(Detected change data)
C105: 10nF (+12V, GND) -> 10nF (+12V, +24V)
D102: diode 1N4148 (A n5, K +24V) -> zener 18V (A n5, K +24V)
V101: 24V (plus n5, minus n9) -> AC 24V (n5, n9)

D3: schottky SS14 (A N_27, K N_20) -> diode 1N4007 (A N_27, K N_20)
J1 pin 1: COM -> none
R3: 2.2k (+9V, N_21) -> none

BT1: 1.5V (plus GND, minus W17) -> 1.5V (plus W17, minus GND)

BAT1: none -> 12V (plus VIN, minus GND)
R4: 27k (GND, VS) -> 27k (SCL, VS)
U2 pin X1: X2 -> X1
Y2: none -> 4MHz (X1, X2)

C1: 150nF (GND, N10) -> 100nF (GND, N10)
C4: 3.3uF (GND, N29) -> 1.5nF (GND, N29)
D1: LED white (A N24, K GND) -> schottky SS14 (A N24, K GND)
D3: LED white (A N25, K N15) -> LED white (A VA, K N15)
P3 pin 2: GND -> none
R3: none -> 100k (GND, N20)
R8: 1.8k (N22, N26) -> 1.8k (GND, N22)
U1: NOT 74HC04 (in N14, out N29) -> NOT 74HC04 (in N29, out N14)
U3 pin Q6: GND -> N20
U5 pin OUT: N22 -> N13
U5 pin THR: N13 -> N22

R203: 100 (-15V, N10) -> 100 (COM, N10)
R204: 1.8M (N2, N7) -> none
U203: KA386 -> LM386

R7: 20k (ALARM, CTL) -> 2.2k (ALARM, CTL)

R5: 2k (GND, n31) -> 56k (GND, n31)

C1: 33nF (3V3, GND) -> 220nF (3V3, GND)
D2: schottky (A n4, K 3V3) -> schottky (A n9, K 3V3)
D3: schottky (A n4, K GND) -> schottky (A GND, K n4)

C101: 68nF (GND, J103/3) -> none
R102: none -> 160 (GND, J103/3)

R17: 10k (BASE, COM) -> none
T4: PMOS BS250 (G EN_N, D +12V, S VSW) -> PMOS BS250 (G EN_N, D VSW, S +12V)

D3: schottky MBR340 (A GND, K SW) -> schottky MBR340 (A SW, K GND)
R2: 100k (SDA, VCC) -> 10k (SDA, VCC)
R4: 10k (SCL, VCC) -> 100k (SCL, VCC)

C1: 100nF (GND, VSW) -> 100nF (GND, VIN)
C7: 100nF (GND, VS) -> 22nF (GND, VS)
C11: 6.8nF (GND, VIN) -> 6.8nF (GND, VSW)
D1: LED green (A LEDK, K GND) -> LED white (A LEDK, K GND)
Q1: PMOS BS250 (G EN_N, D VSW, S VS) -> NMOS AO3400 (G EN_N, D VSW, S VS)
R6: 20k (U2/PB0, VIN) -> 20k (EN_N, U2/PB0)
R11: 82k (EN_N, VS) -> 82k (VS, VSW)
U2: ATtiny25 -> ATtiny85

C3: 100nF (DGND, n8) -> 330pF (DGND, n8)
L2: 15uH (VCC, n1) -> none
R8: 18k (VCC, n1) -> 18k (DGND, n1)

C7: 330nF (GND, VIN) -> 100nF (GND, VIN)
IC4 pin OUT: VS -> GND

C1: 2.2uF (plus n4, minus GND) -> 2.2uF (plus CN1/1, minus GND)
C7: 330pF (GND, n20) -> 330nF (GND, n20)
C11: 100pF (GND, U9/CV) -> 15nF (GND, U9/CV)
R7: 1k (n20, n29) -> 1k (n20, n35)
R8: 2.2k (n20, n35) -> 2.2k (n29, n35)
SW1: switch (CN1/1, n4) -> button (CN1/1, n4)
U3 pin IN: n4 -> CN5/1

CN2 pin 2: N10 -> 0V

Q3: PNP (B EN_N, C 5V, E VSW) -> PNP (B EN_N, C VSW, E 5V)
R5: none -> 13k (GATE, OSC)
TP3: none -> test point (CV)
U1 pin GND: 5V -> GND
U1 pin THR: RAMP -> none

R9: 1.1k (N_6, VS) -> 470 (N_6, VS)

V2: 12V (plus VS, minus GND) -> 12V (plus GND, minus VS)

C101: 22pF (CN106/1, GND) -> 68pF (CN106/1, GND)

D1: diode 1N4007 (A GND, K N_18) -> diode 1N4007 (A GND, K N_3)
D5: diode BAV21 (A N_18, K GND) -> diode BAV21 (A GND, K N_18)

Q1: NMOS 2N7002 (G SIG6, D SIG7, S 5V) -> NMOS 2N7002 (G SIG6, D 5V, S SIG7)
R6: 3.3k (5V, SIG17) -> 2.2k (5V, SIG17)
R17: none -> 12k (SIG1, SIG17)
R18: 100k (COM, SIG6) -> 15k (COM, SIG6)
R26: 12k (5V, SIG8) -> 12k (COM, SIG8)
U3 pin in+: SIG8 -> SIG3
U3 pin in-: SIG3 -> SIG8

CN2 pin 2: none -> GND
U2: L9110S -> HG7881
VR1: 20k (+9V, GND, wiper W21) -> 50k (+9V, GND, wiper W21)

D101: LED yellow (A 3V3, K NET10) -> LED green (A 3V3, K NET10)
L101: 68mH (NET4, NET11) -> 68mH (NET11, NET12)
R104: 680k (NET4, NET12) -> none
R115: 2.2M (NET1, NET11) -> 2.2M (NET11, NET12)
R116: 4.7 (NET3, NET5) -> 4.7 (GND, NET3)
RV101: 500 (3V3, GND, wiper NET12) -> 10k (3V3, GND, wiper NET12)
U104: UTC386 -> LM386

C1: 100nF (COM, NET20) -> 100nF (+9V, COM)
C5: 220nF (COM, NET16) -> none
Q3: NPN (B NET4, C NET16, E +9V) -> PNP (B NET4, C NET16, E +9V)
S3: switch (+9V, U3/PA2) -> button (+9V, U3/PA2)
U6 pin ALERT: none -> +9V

■ **WORK TO COMPLETE**:
Say how many lines in the entries include the word "schottky", with no text around the number.

■ **PROBLEM SOLUTION**:
5